REQUIRED WORK: Restate word for word the lines below that run from the one holding "U101 pin CV: NET5 -> NET7" through the one holding "U101: TLC555 -> ICM7555", inclusive. Pictures don't belong in the copy.

══ MATERIALS PROVIDED

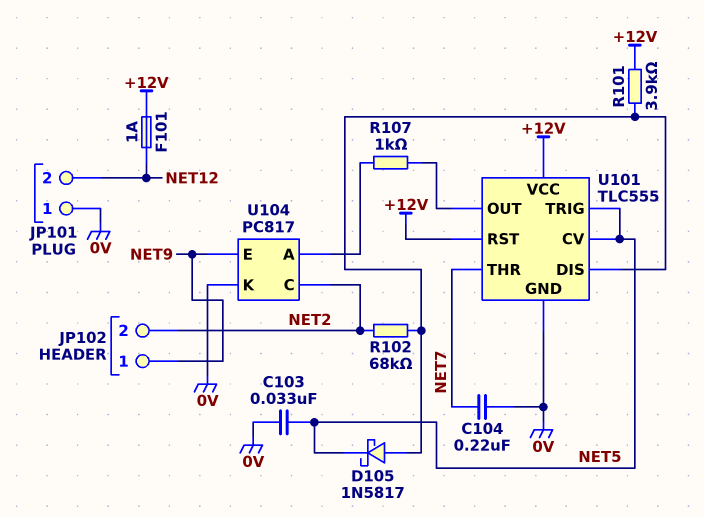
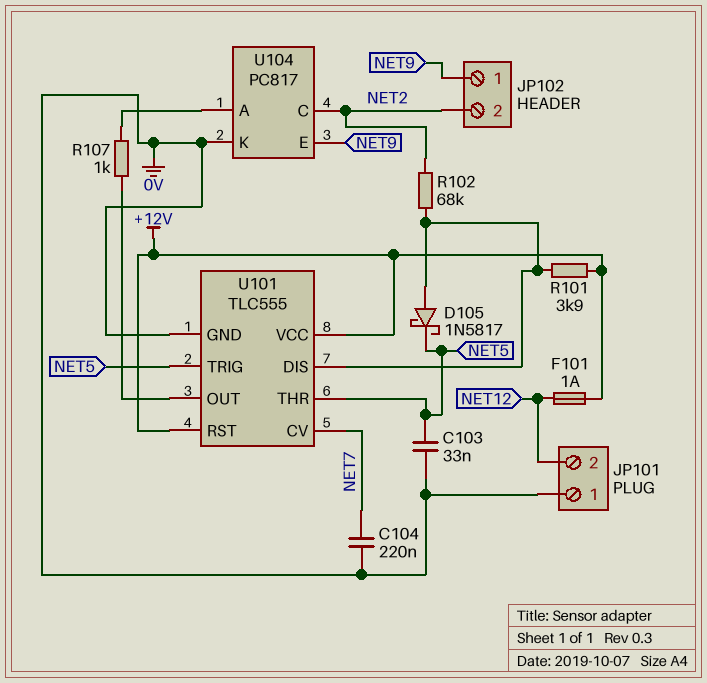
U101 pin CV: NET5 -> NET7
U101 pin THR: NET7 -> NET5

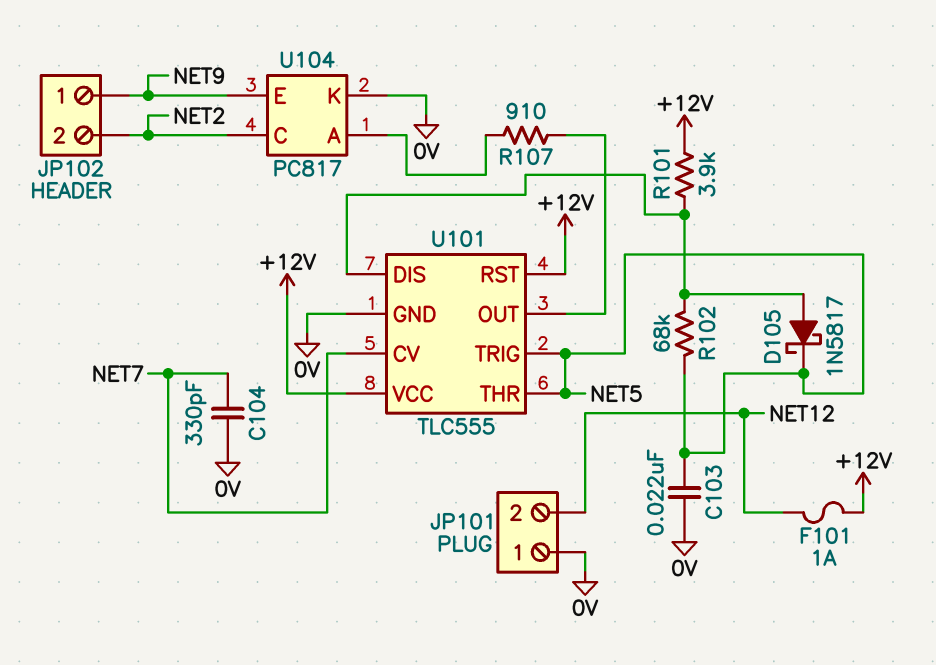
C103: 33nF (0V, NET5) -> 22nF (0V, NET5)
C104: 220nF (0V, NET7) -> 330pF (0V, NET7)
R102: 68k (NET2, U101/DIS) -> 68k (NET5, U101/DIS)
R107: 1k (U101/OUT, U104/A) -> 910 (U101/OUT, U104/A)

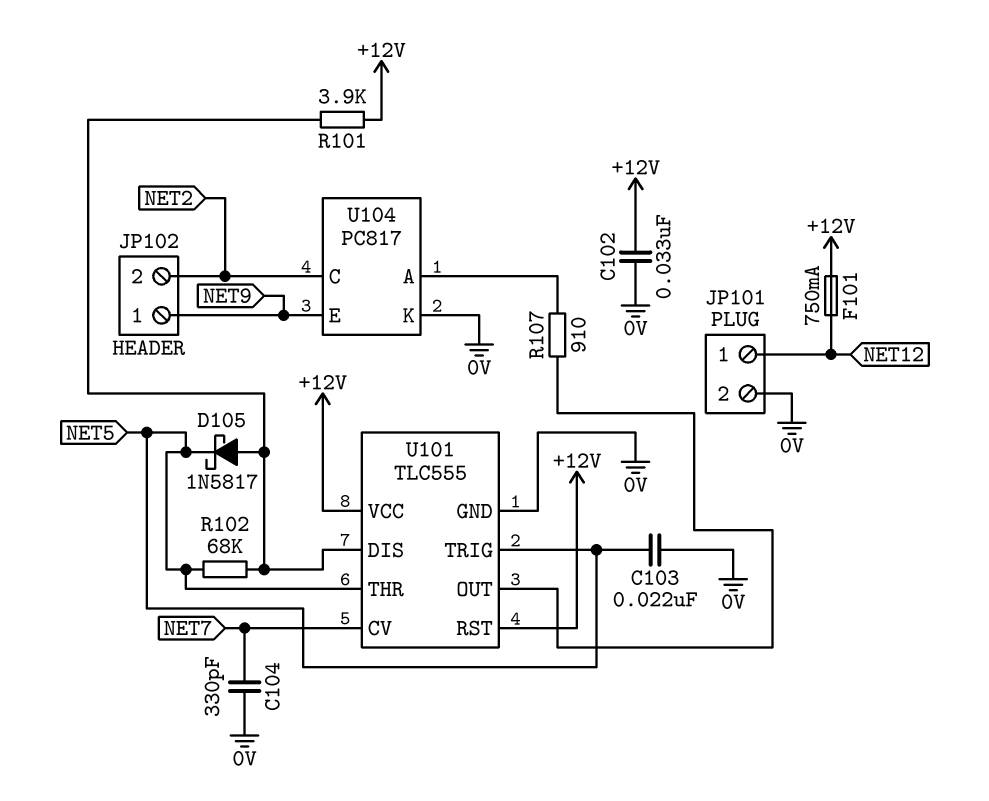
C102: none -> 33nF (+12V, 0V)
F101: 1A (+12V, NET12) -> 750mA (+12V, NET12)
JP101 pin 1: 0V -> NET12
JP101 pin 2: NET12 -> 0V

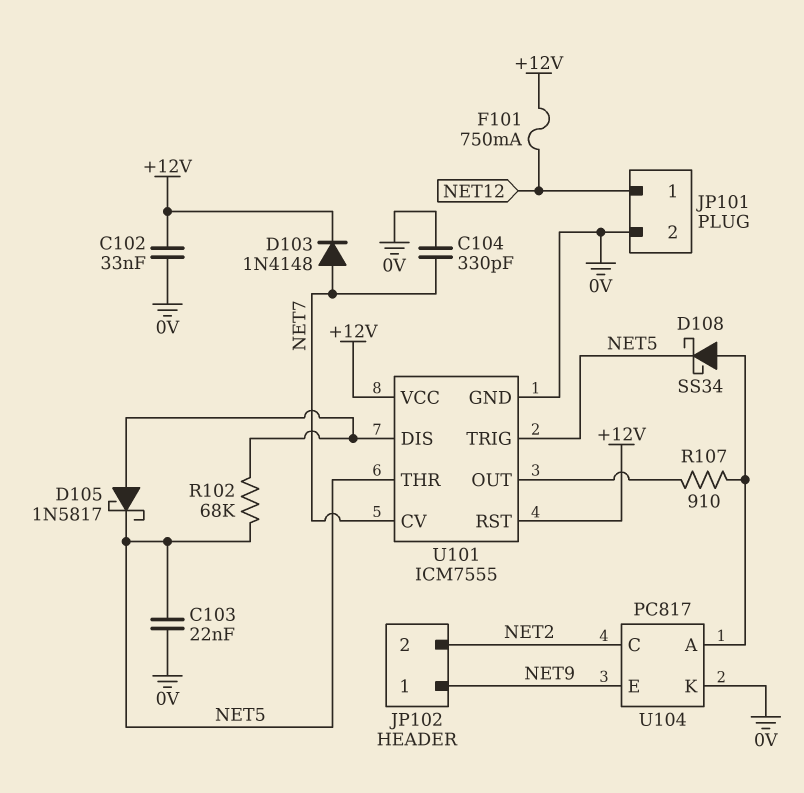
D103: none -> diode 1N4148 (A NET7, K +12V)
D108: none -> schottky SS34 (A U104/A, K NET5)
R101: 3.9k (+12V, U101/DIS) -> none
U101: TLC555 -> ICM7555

════
══ MATERIALS PROVIDED

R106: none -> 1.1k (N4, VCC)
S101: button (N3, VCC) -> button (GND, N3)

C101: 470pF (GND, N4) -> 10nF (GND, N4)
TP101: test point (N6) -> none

════
══ MATERIALS PROVIDED

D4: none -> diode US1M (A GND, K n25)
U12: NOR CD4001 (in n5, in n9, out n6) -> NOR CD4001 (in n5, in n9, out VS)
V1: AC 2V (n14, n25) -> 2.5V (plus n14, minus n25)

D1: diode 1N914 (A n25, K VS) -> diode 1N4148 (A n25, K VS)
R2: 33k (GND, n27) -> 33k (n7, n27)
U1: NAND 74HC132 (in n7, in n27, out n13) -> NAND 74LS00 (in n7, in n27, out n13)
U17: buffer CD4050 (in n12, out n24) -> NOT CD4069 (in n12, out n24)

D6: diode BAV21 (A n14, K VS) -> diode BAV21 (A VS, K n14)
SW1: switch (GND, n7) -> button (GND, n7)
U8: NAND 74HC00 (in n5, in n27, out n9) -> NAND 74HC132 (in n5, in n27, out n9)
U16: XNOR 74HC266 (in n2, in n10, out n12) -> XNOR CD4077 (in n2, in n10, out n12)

════

RESPONSE TO THE TASK:
U101 pin CV: NET5 -> NET7
U101 pin THR: NET7 -> NET5

C103: 33nF (0V, NET5) -> 22nF (0V, NET5)
C104: 220nF (0V, NET7) -> 330pF (0V, NET7)
R102: 68k (NET2, U101/DIS) -> 68k (NET5, U101/DIS)
R107: 1k (U101/OUT, U104/A) -> 910 (U101/OUT, U104/A)

C102: none -> 33nF (+12V, 0V)
F101: 1A (+12V, NET12) -> 750mA (+12V, NET12)
JP101 pin 1: 0V -> NET12
JP101 pin 2: NET12 -> 0V

D103: none -> diode 1N4148 (A NET7, K +12V)
D108: none -> schottky SS34 (A U104/A, K NET5)
R101: 3.9k (+12V, U101/DIS) -> none
U101: TLC555 -> ICM7555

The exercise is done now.